- _COLLECTED DATA_:
"""

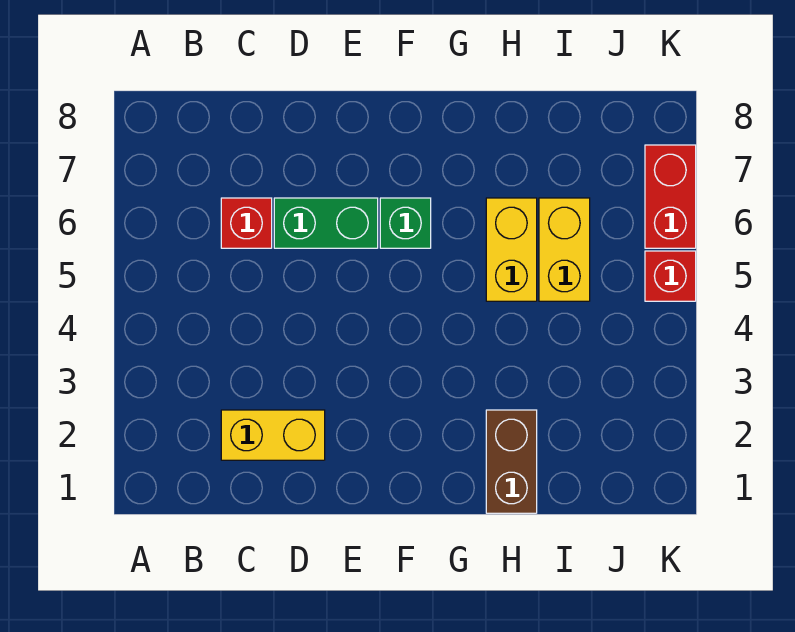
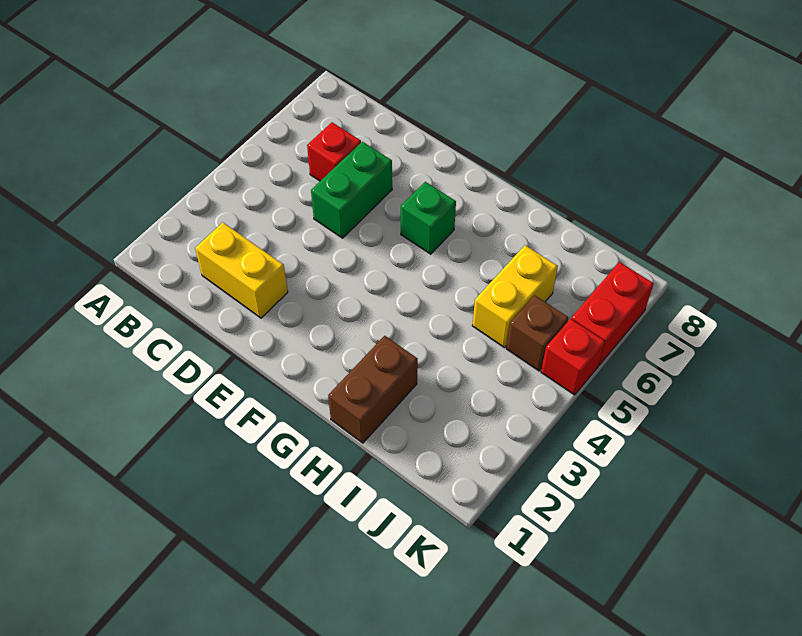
green brick D6:E6 level 1 -> green brick D5:D6 level 1
yellow brick H5:H6 level 1 -> none
none -> brown brick J5 level 1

"""

- _EXERCISE_:
Output the whole of the data, unchanged; keep the pictures out.

- _RESPONSE AREA_:
green brick D6:E6 level 1 -> green brick D5:D6 level 1
yellow brick H5:H6 level 1 -> none
none -> brown brick J5 level 1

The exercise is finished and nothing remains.